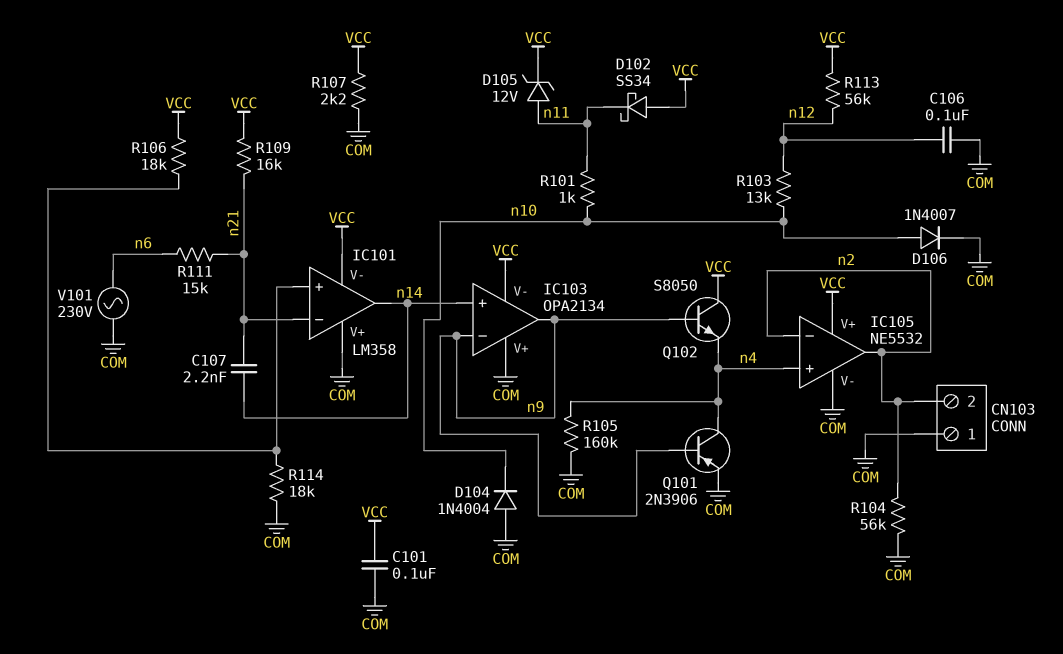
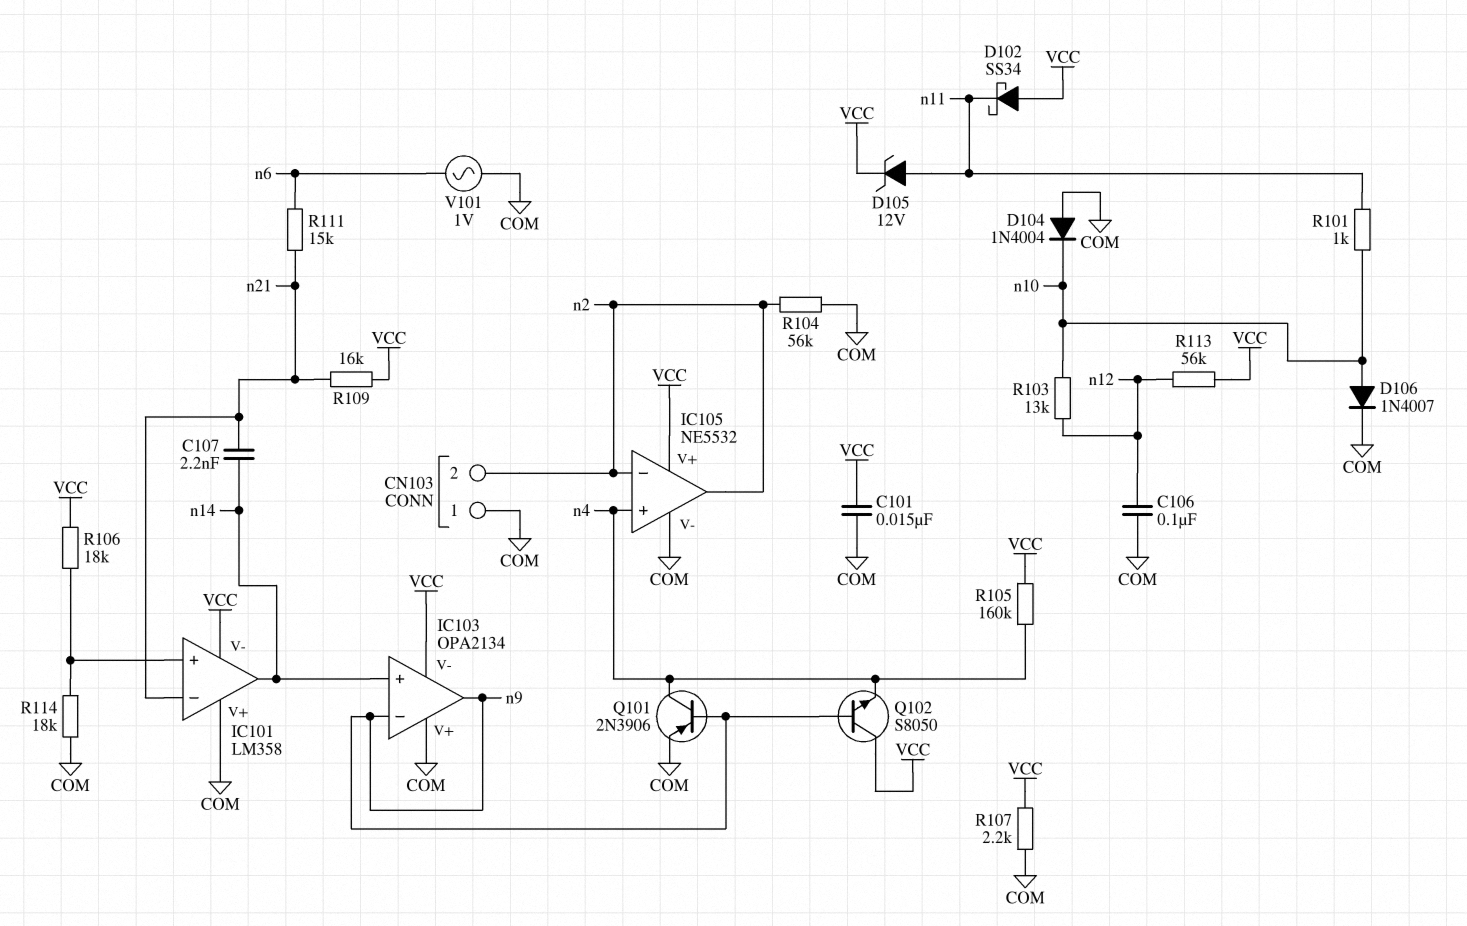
C101: 100nF (COM, VCC) -> 15nF (COM, VCC)
R105: 160k (COM, n4) -> 160k (VCC, n4)
V101: AC 230V (COM, n6) -> AC 1V (COM, n6)

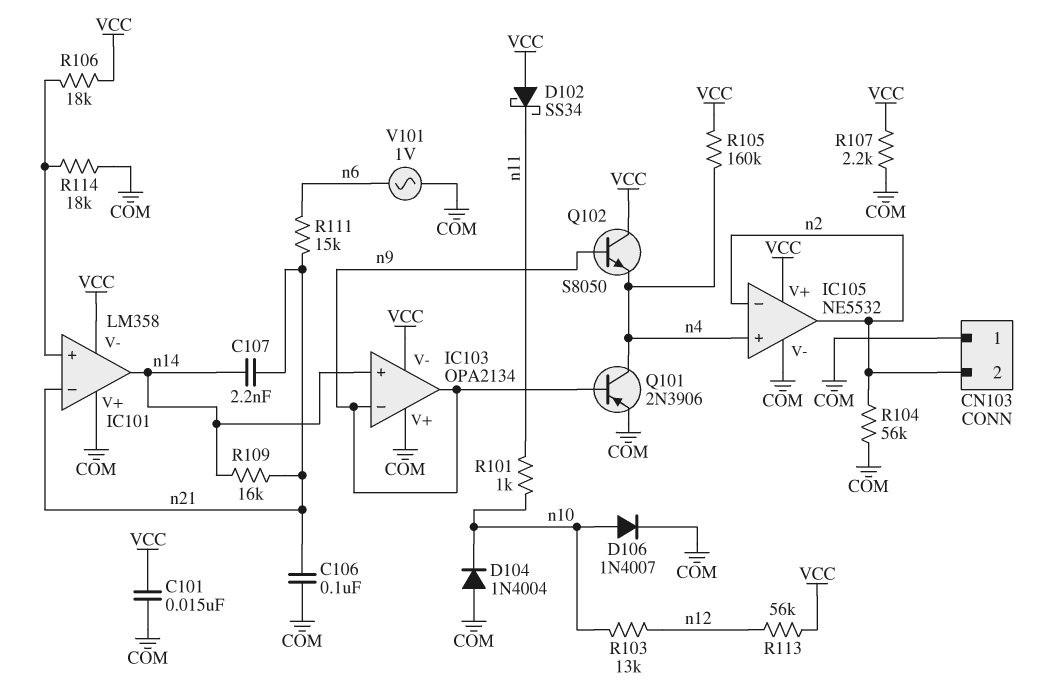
C106: 100nF (COM, n12) -> 100nF (COM, n21)
D105: zener 12V (A n11, K VCC) -> none
R109: 16k (VCC, n21) -> 16k (n14, n21)

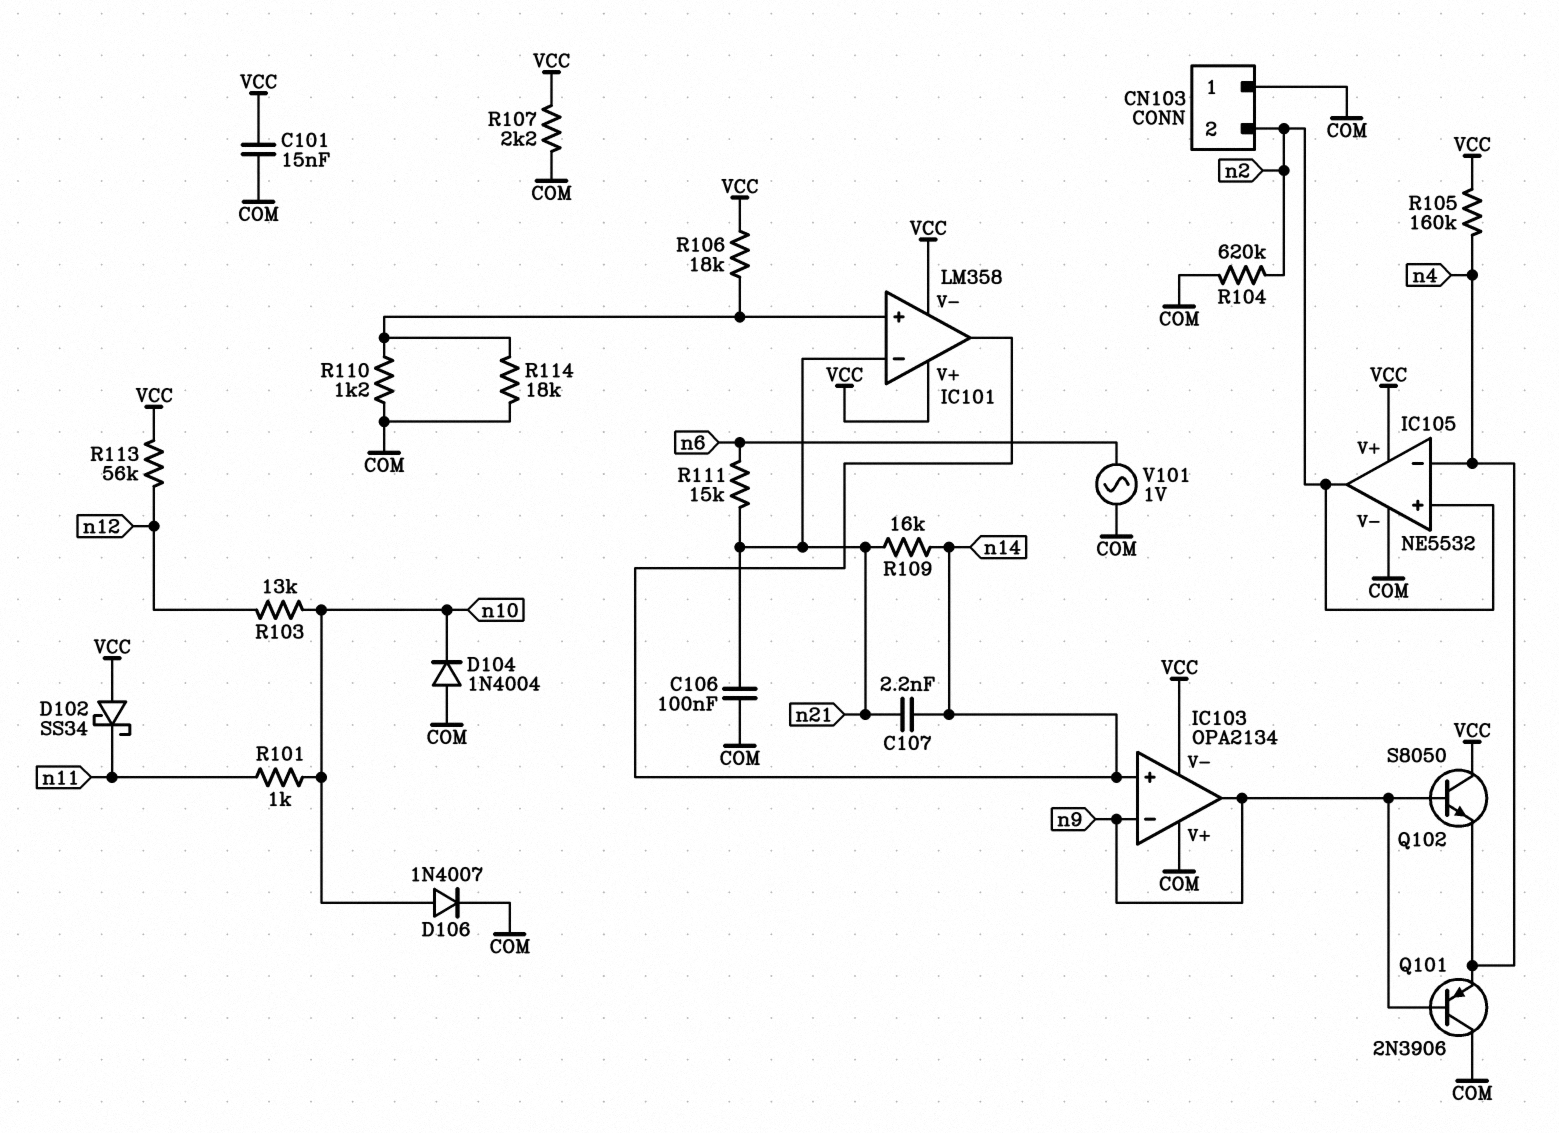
IC101 pin V+: COM -> VCC
IC105 pin in+: n4 -> n2
IC105 pin in-: n2 -> n4
Q101: PNP 2N3906 (B n9, C n4, E COM) -> PNP 2N3906 (B n9, C COM, E n4)
R104: 56k (COM, n2) -> 620k (COM, n2)
R110: none -> 1.2k (COM, IC101/in+)

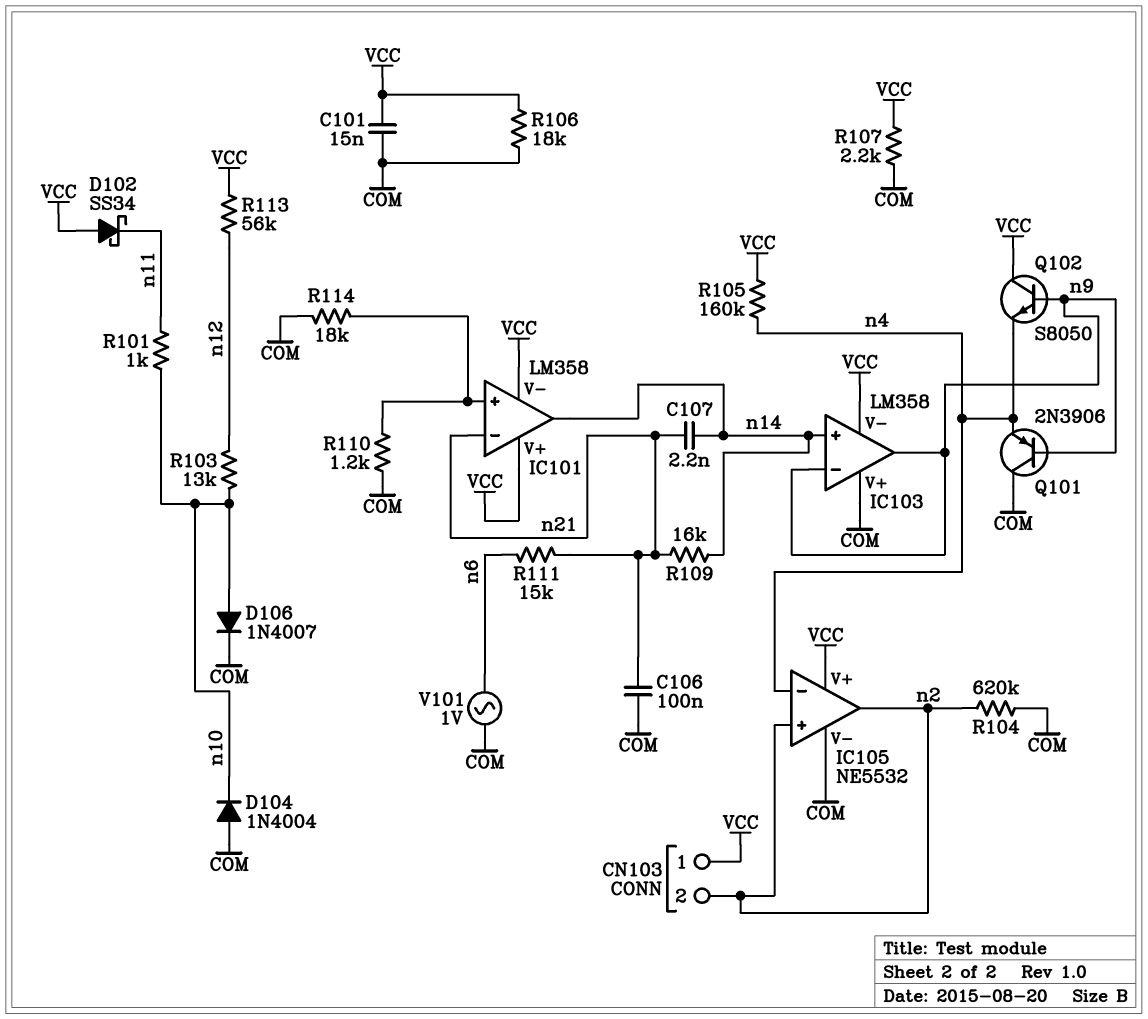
CN103 pin 1: COM -> VCC
IC103: OPA2134 -> LM358
R106: 18k (IC101/in+, VCC) -> 18k (COM, VCC)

━━━

:: Work order ::
Out of the records above, pick each line that contains the string "none".

:: Answer space ::
D105: zener 12V (A n11, K VCC) -> none
R110: none -> 1.2k (COM, IC101/in+)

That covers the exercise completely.